TASK BRIEF =
Search the listing for "green" and copy every line where it appears.

DATA RECORDS =

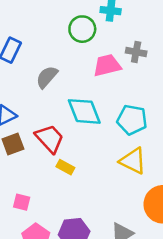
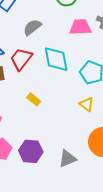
red trapezoid: (50, 139) -> (21, 59), moved, turned -110
yellow triangle: (133, 161) -> (86, 104), size x0.7

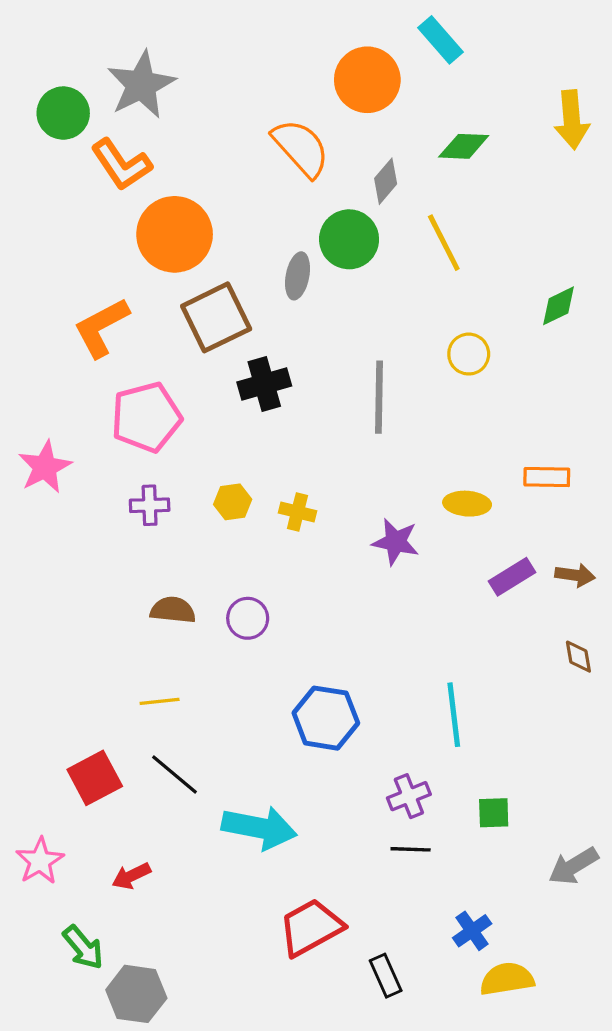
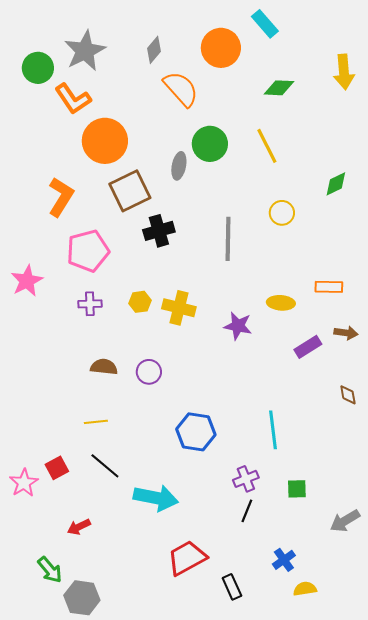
gray diamond: (386, 181) -> (154, 50), moved
orange L-shape: (101, 327) -> (61, 197), turned 150
yellow cross: (298, 512) -> (179, 308), size x1.5
brown arrow: (575, 575) -> (346, 333), moved
red square: (95, 778) -> (57, 468), size x0.7
black line: (411, 849) -> (247, 511), turned -70
pink star: (40, 861) -> (24, 483), moved
yellow semicircle: (507, 979) -> (305, 589), size x0.7

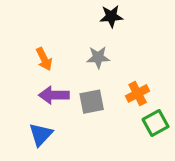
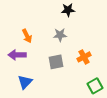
purple arrow: (54, 95) -> (17, 55), moved
green square: (156, 123) -> (95, 86), moved

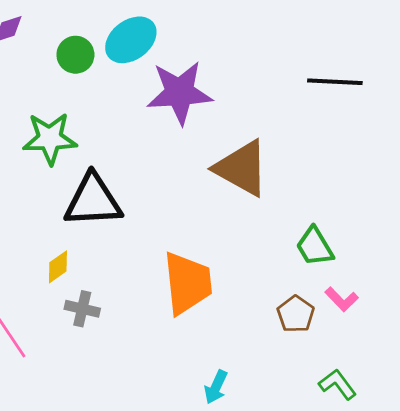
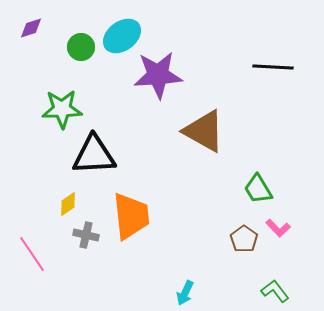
orange trapezoid: (188, 283) -> (131, 216), moved

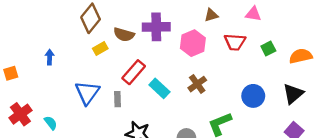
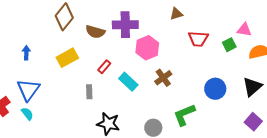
pink triangle: (253, 14) -> (244, 30), moved
pink hexagon: (193, 43) -> (147, 48), moved
yellow rectangle: (100, 48) -> (67, 58), moved, size x1.5
red rectangle: (134, 72) -> (104, 67), size x0.6
blue triangle: (87, 93) -> (28, 90), moved

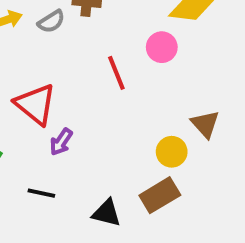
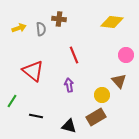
gray semicircle: (51, 22) -> (41, 29), turned -64
pink circle: (162, 47) -> (126, 55), moved
purple arrow: (61, 142) -> (69, 85), moved, turned 136

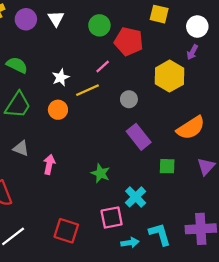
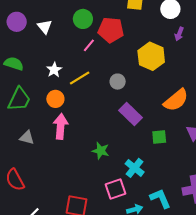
white triangle: (56, 19) -> (45, 27), moved
purple arrow: (192, 52) -> (179, 34), moved
pink line: (103, 66) -> (89, 45), moved
pink arrow: (49, 164) -> (61, 126), moved, size x1.4

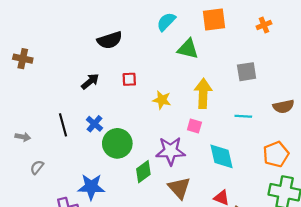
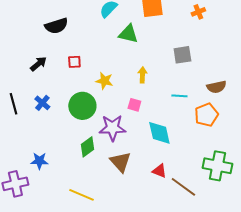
yellow arrow: (203, 93) -> (142, 75), size x0.6
green circle: (117, 143) -> (82, 106), moved
orange pentagon: (276, 154) -> (206, 115), moved
blue star: (91, 187) -> (39, 161), size x0.7

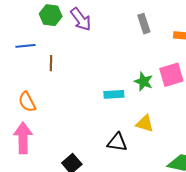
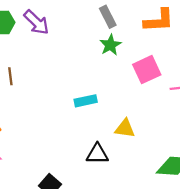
green star: (144, 82) -> (110, 45), moved, turned 30

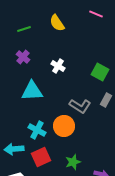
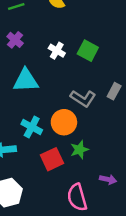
green square: (100, 72) -> (88, 51), moved
red square: (41, 157) -> (52, 159), moved
green star: (73, 162) -> (79, 150), moved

SOLUTION FOR THIS EXERCISE =
green square: (156, 123) -> (95, 86), moved
green circle: (117, 143) -> (82, 106), moved
green star: (144, 82) -> (110, 45), moved, turned 30
green square: (100, 72) -> (88, 51), moved
green star: (73, 162) -> (79, 150), moved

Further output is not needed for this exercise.